Version comparison data:
■ ■ ■ ■
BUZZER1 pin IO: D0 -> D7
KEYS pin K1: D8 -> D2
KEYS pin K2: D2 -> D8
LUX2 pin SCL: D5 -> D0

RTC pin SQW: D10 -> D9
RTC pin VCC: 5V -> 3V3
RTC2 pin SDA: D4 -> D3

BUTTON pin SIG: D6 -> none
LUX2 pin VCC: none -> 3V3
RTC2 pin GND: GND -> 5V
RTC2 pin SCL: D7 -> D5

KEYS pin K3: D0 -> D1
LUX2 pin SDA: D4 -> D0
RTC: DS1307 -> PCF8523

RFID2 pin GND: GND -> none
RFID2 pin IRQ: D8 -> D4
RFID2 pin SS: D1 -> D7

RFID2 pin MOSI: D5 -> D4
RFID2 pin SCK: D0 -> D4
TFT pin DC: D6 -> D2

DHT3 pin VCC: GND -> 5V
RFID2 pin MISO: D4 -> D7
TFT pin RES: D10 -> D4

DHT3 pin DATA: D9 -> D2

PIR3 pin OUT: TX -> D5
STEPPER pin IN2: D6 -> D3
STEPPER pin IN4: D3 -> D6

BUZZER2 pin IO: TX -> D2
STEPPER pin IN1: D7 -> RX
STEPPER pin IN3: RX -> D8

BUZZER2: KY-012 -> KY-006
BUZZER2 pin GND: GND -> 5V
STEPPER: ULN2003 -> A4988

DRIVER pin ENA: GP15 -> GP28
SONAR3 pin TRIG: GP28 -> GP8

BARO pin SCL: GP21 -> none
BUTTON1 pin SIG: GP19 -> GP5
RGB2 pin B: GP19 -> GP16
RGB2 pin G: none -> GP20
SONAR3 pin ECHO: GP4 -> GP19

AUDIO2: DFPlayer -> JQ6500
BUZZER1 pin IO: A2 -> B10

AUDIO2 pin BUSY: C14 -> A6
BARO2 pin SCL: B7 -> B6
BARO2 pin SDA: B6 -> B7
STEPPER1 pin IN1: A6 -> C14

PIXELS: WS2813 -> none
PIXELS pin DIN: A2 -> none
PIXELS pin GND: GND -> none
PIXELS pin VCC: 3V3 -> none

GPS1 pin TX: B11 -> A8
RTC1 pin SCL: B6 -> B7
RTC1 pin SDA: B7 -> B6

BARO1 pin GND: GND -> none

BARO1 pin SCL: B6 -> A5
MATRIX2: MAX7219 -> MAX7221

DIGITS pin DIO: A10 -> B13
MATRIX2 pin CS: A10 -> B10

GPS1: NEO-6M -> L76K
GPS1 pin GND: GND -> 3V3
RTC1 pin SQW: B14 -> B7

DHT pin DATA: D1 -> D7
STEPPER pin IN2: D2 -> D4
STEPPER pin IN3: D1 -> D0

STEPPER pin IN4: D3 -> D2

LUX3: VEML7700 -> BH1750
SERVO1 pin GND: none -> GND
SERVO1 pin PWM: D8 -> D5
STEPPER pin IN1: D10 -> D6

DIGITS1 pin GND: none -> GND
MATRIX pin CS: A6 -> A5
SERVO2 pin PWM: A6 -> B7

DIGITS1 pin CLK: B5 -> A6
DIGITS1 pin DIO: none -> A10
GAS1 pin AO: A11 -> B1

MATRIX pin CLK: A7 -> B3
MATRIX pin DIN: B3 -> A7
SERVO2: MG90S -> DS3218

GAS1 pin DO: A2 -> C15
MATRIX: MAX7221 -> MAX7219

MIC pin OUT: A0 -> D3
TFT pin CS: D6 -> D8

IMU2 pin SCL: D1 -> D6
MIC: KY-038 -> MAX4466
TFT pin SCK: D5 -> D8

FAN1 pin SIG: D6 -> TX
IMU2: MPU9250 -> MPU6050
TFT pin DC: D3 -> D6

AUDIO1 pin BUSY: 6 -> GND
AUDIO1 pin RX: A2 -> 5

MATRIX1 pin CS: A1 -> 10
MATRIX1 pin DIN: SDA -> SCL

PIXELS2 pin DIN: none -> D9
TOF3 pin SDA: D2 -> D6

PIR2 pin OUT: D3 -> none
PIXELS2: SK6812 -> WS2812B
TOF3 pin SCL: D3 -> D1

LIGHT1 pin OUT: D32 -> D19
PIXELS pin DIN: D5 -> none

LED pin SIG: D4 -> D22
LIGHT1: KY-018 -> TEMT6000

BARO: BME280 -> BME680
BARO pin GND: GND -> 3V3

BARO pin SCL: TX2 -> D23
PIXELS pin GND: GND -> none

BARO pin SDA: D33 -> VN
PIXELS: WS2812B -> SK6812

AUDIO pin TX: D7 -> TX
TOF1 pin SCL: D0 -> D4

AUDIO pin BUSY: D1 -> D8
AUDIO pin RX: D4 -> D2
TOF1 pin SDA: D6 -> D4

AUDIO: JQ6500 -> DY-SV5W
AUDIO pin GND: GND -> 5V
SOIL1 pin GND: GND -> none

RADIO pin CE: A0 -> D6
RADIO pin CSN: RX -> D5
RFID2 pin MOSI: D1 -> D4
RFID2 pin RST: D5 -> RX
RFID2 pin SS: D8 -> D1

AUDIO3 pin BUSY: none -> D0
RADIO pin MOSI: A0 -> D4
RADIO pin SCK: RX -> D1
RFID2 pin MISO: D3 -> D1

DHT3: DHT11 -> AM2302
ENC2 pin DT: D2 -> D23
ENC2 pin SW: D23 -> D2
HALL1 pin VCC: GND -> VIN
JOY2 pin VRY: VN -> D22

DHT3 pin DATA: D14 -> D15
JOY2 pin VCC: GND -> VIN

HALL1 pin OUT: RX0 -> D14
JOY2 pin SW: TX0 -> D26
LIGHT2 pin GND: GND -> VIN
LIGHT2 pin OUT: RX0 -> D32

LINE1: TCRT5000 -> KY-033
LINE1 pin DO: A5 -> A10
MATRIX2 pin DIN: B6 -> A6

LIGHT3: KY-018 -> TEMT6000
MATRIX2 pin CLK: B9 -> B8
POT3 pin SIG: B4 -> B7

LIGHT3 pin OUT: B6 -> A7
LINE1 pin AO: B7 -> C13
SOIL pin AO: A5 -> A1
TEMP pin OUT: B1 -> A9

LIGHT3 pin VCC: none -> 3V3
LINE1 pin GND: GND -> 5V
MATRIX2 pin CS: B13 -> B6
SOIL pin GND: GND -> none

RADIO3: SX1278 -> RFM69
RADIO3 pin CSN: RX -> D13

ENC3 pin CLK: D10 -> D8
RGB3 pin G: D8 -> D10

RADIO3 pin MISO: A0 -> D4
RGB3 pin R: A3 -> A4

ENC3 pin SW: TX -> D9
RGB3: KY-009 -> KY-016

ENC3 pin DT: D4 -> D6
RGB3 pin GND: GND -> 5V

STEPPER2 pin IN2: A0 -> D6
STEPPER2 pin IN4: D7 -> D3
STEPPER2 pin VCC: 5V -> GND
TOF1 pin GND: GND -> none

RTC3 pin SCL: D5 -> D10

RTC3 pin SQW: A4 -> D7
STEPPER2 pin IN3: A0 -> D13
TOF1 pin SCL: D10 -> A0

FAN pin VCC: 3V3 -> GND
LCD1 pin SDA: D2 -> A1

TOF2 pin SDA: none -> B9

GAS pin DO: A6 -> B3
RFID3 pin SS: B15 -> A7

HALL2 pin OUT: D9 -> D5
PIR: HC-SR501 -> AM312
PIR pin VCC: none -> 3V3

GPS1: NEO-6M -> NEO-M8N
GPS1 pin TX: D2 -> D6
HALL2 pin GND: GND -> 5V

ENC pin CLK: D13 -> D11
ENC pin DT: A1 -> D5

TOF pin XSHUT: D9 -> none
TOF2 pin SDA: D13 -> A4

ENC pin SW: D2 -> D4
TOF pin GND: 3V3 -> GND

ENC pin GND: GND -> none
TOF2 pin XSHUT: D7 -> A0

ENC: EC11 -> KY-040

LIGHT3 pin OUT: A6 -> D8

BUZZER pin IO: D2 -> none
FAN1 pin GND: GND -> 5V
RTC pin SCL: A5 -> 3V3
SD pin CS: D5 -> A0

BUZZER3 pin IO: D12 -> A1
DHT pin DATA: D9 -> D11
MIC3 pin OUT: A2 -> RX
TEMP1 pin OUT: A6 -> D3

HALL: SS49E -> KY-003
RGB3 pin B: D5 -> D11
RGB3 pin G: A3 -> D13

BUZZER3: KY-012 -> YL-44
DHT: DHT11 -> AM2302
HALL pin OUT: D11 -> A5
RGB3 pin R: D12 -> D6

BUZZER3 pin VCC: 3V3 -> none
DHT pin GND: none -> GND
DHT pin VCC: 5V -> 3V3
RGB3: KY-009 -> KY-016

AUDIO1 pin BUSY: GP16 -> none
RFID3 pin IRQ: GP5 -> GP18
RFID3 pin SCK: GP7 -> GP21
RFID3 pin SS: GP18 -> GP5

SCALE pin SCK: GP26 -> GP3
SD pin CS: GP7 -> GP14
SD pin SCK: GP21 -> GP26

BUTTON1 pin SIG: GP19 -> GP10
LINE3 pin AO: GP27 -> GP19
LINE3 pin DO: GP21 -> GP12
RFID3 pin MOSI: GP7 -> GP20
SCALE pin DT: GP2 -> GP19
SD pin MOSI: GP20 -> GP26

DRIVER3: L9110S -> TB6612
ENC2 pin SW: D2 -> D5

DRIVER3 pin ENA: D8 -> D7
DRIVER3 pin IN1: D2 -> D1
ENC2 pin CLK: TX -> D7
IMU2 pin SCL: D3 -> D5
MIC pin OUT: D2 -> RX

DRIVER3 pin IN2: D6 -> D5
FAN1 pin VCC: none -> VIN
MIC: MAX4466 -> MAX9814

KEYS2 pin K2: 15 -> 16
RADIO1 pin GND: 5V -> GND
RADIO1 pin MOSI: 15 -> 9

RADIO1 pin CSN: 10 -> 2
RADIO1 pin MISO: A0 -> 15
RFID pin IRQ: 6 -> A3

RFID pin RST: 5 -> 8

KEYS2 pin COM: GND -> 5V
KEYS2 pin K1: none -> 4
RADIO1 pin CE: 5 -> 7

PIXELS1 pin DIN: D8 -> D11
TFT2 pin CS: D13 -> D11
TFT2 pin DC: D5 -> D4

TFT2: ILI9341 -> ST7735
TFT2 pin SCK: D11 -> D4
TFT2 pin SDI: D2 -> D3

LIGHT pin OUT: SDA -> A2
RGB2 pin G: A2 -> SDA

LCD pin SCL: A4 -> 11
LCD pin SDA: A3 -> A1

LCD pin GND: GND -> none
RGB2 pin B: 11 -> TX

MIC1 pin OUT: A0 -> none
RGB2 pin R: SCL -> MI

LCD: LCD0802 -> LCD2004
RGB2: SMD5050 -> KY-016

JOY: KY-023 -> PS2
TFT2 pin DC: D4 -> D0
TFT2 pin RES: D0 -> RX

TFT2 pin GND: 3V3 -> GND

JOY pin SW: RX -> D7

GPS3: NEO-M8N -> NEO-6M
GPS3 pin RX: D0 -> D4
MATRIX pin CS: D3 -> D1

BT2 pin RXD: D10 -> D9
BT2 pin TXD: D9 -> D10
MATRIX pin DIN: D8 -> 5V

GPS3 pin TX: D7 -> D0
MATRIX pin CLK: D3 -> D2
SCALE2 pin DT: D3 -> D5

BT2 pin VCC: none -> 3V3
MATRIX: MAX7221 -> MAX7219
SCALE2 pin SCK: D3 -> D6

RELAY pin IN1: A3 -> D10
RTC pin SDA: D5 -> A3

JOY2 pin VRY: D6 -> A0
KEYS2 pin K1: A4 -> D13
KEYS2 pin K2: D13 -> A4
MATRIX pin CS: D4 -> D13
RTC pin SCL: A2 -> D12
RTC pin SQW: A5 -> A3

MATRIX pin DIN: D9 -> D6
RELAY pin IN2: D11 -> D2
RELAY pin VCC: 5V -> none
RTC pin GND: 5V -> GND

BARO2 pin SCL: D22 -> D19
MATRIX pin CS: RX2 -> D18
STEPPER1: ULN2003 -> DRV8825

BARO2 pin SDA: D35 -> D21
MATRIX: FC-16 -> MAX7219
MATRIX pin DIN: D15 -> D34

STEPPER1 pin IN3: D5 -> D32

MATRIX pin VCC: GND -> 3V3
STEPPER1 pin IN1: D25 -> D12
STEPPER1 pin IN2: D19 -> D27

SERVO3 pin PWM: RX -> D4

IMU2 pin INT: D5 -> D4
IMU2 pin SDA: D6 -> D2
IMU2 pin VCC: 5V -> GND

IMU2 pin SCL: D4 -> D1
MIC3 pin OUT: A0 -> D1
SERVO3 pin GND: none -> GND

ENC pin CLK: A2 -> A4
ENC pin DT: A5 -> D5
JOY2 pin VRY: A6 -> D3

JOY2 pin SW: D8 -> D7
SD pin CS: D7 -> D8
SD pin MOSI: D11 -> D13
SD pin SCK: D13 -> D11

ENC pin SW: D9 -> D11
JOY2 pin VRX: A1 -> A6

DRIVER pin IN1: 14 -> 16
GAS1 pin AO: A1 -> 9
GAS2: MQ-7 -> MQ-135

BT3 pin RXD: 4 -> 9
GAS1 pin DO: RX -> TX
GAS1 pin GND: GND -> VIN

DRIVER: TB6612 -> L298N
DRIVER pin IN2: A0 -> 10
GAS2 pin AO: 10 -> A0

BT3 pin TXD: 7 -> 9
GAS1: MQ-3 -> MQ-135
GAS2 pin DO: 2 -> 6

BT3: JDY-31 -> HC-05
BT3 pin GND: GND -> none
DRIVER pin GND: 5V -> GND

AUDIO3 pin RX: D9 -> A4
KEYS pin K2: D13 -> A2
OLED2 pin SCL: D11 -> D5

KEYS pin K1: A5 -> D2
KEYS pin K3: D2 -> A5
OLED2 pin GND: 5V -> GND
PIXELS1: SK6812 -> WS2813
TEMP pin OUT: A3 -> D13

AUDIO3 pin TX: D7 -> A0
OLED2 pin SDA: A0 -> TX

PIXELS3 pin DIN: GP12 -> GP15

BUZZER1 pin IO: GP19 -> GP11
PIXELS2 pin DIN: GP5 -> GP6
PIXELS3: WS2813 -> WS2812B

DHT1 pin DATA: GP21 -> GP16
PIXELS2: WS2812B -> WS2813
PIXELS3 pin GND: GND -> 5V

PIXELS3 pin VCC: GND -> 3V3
■ ■ ■ ■
Above are the lines; repeat exactly the ones from the line containing "ENC2 pin SW: D23 -> D2" down to the line containing "PIR pin VCC: none -> 3V3", both inclusive.

Reply to the exercise:
ENC2 pin SW: D23 -> D2
HALL1 pin VCC: GND -> VIN
JOY2 pin VRY: VN -> D22

DHT3 pin DATA: D14 -> D15
JOY2 pin VCC: GND -> VIN

HALL1 pin OUT: RX0 -> D14
JOY2 pin SW: TX0 -> D26
LIGHT2 pin GND: GND -> VIN
LIGHT2 pin OUT: RX0 -> D32

LINE1: TCRT5000 -> KY-033
LINE1 pin DO: A5 -> A10
MATRIX2 pin DIN: B6 -> A6

LIGHT3: KY-018 -> TEMT6000
MATRIX2 pin CLK: B9 -> B8
POT3 pin SIG: B4 -> B7

LIGHT3 pin OUT: B6 -> A7
LINE1 pin AO: B7 -> C13
SOIL pin AO: A5 -> A1
TEMP pin OUT: B1 -> A9

LIGHT3 pin VCC: none -> 3V3
LINE1 pin GND: GND -> 5V
MATRIX2 pin CS: B13 -> B6
SOIL pin GND: GND -> none

RADIO3: SX1278 -> RFM69
RADIO3 pin CSN: RX -> D13

ENC3 pin CLK: D10 -> D8
RGB3 pin G: D8 -> D10

RADIO3 pin MISO: A0 -> D4
RGB3 pin R: A3 -> A4

ENC3 pin SW: TX -> D9
RGB3: KY-009 -> KY-016

ENC3 pin DT: D4 -> D6
RGB3 pin GND: GND -> 5V

STEPPER2 pin IN2: A0 -> D6
STEPPER2 pin IN4: D7 -> D3
STEPPER2 pin VCC: 5V -> GND
TOF1 pin GND: GND -> none

RTC3 pin SCL: D5 -> D10

RTC3 pin SQW: A4 -> D7
STEPPER2 pin IN3: A0 -> D13
TOF1 pin SCL: D10 -> A0

FAN pin VCC: 3V3 -> GND
LCD1 pin SDA: D2 -> A1

TOF2 pin SDA: none -> B9

GAS pin DO: A6 -> B3
RFID3 pin SS: B15 -> A7

HALL2 pin OUT: D9 -> D5
PIR: HC-SR501 -> AM312
PIR pin VCC: none -> 3V3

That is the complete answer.